DATASET RECORDS -
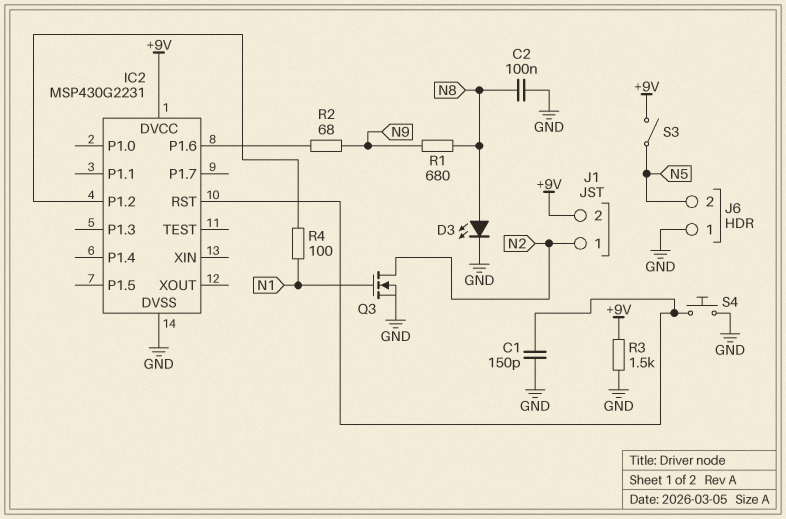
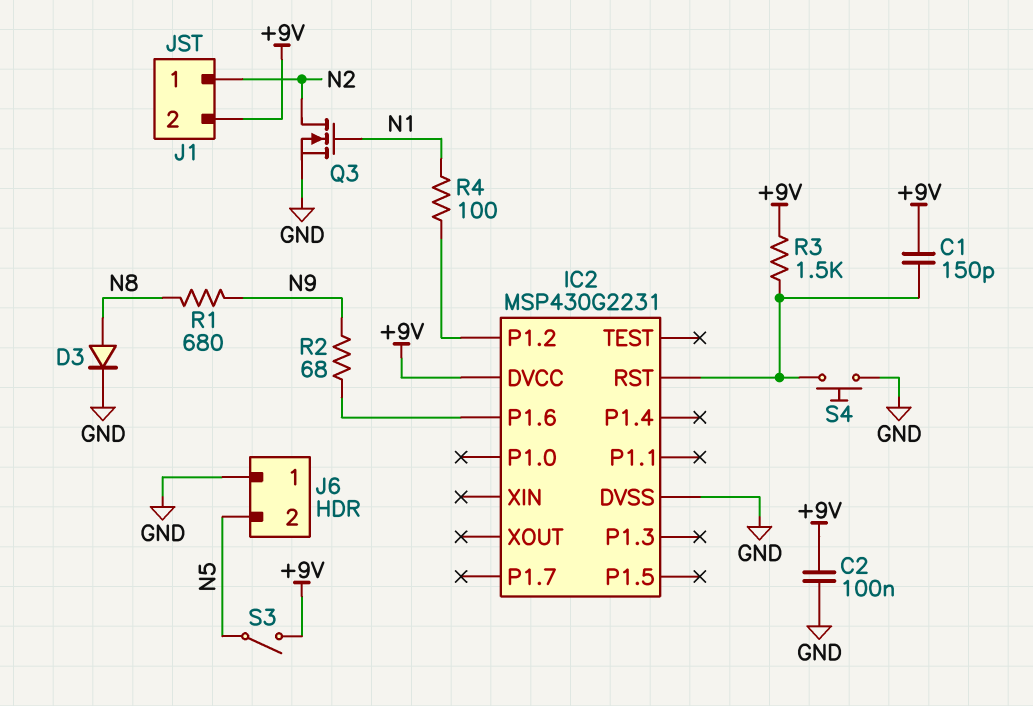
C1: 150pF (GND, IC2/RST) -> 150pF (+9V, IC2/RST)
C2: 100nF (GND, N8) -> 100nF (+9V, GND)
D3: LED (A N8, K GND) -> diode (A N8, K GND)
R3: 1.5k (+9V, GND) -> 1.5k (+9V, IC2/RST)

...

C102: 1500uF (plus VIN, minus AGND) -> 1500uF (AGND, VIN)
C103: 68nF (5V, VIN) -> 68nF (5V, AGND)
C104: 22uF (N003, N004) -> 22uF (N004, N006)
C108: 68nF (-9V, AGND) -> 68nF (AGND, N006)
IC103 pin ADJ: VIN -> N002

==

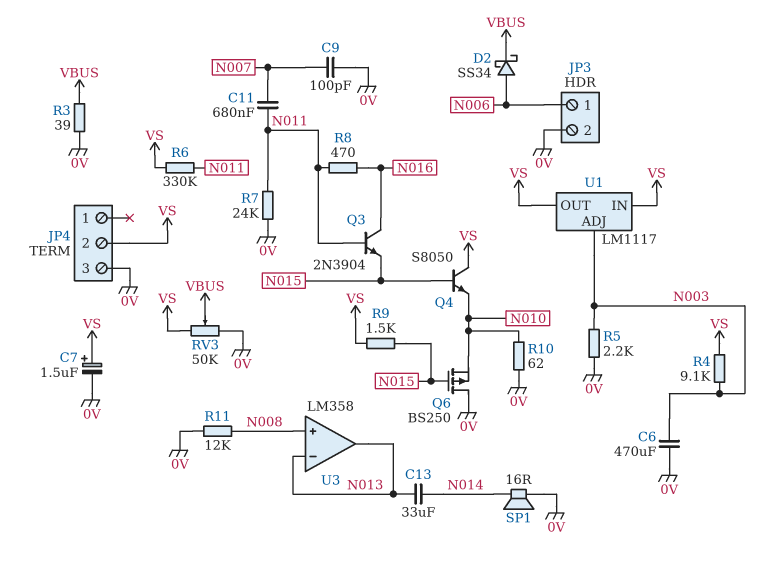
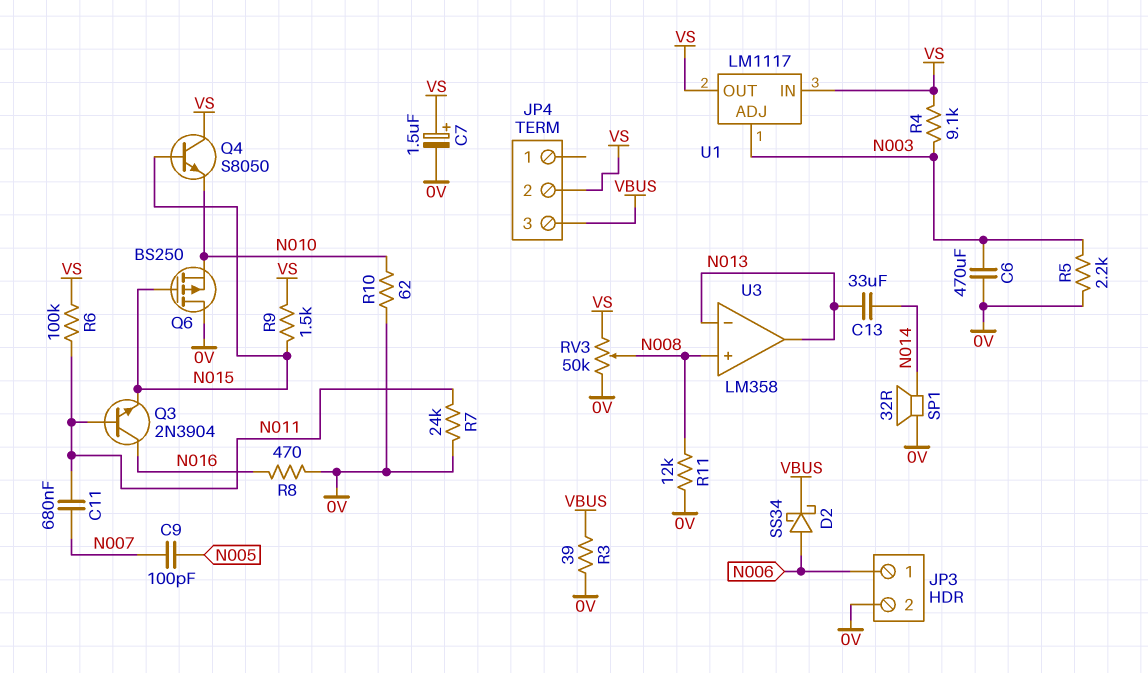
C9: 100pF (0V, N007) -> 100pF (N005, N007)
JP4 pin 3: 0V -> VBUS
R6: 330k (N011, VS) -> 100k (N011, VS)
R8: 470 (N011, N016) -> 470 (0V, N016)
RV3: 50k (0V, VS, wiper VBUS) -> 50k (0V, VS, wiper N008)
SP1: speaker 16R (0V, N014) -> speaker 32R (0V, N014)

EXERCISE DETAILS - Starting with the line with "C9: 100pF (0V, N007) -> 100pF (N005, N007)" above and going on through the line with "SP1: speaker 16R", transcribe every line exactly, both ends included, and add nothing.

EXERCISE ANSWER -
C9: 100pF (0V, N007) -> 100pF (N005, N007)
JP4 pin 3: 0V -> VBUS
R6: 330k (N011, VS) -> 100k (N011, VS)
R8: 470 (N011, N016) -> 470 (0V, N016)
RV3: 50k (0V, VS, wiper VBUS) -> 50k (0V, VS, wiper N008)
SP1: speaker 16R (0V, N014) -> speaker 32R (0V, N014)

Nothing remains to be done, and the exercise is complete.